## DATA RECORDS
++++++++

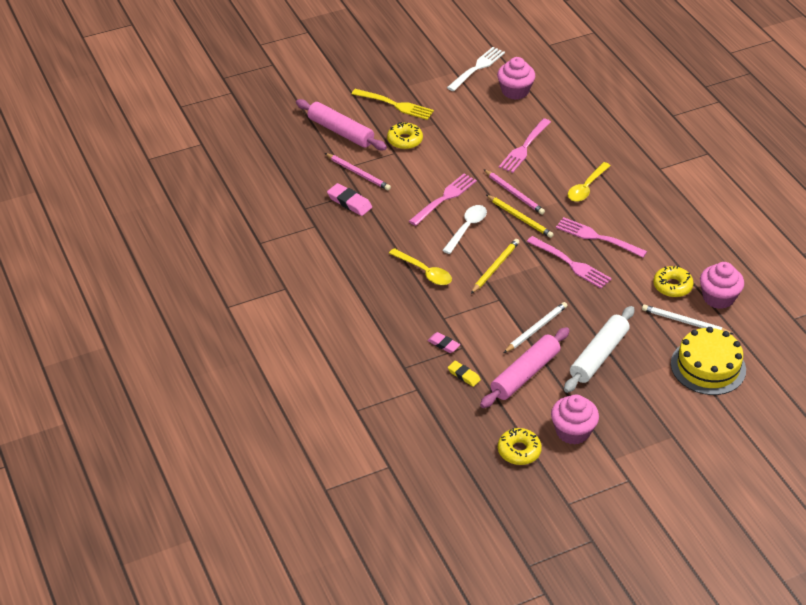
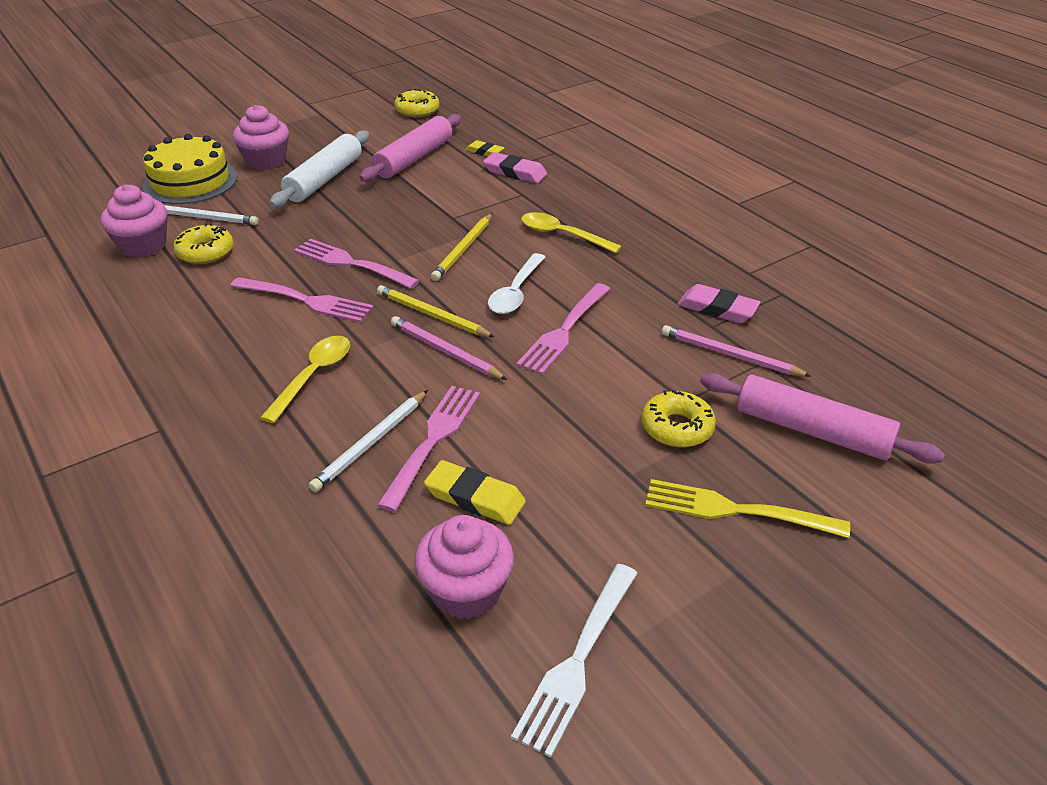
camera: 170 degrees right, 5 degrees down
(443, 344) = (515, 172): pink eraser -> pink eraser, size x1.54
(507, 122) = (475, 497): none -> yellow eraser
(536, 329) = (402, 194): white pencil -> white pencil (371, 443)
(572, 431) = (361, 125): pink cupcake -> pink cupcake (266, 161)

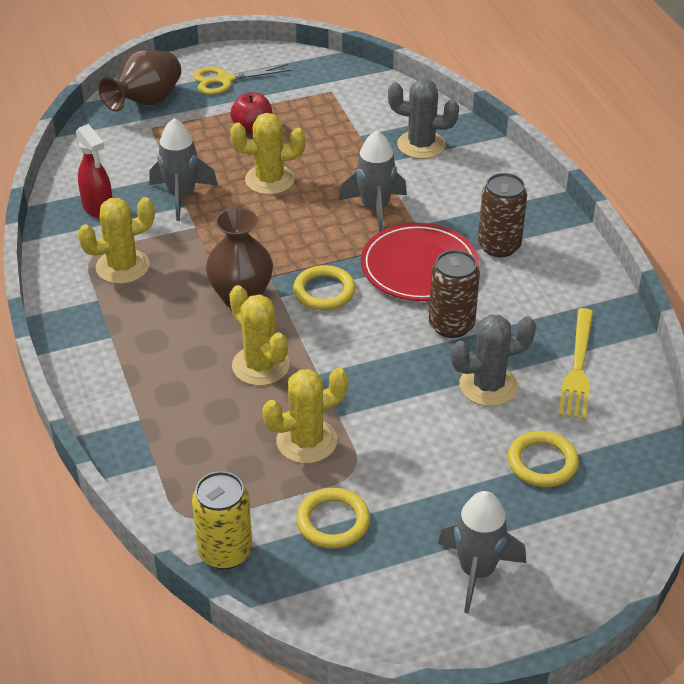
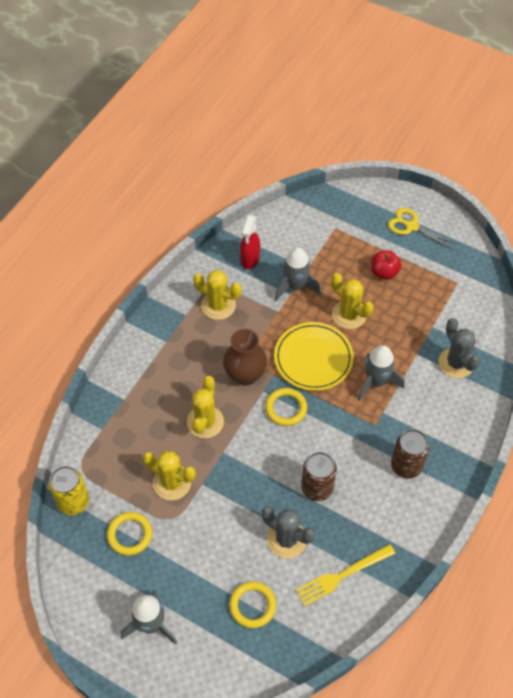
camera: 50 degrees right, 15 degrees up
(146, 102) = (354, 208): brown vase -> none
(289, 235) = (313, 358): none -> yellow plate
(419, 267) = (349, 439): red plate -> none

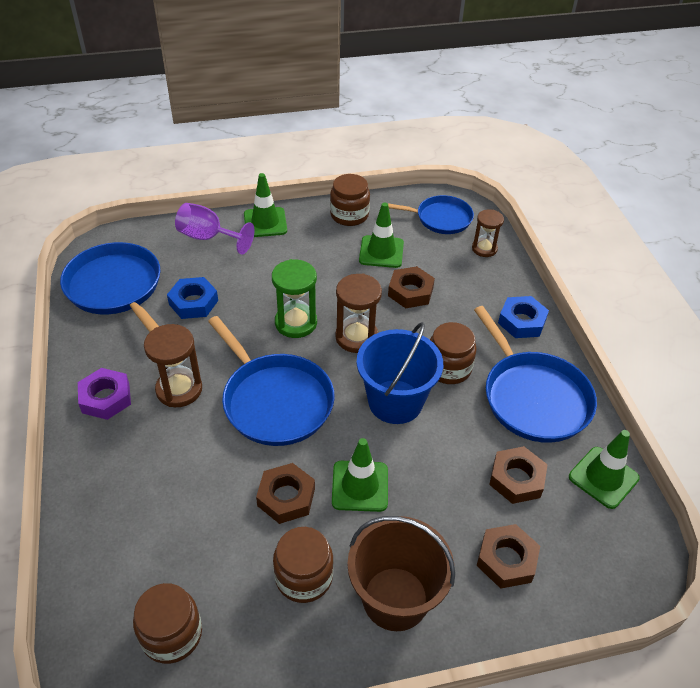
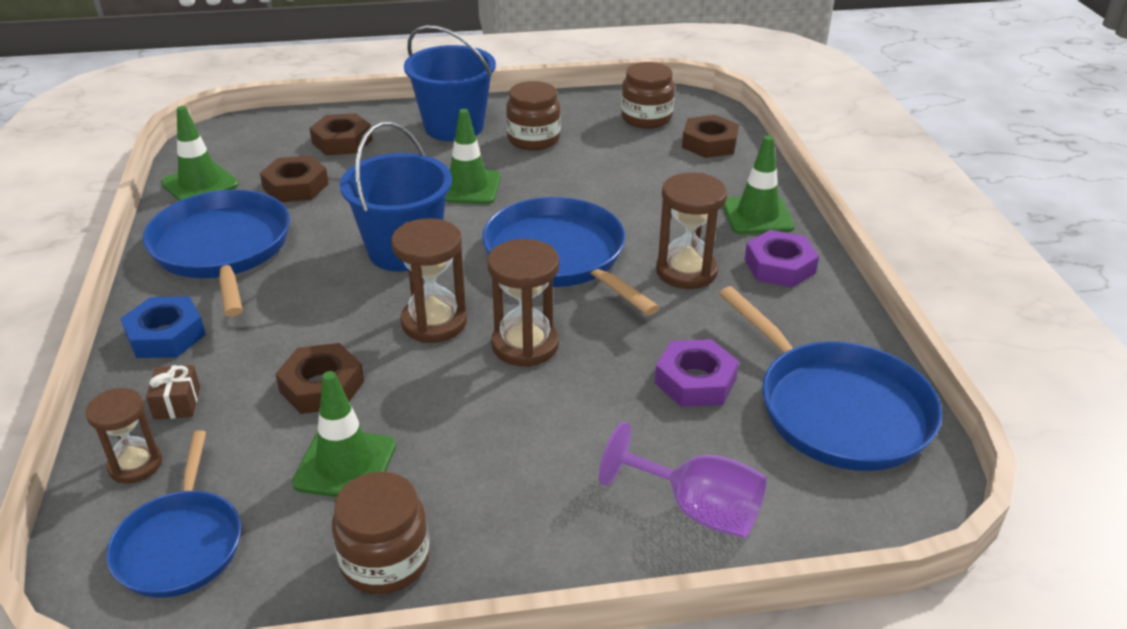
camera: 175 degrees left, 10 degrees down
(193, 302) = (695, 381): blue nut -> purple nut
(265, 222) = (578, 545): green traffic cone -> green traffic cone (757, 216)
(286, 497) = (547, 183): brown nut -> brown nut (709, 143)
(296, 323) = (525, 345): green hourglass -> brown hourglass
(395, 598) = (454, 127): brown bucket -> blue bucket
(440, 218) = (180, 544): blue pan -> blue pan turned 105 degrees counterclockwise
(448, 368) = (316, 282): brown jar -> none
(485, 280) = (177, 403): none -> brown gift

++++++++

Exact copies are needed of the line with "(265, 222) = (578, 545): green" and each line after it through the end of the material above.

(265, 222) = (578, 545): green traffic cone -> green traffic cone (757, 216)
(286, 497) = (547, 183): brown nut -> brown nut (709, 143)
(296, 323) = (525, 345): green hourglass -> brown hourglass
(395, 598) = (454, 127): brown bucket -> blue bucket
(440, 218) = (180, 544): blue pan -> blue pan turned 105 degrees counterclockwise
(448, 368) = (316, 282): brown jar -> none
(485, 280) = (177, 403): none -> brown gift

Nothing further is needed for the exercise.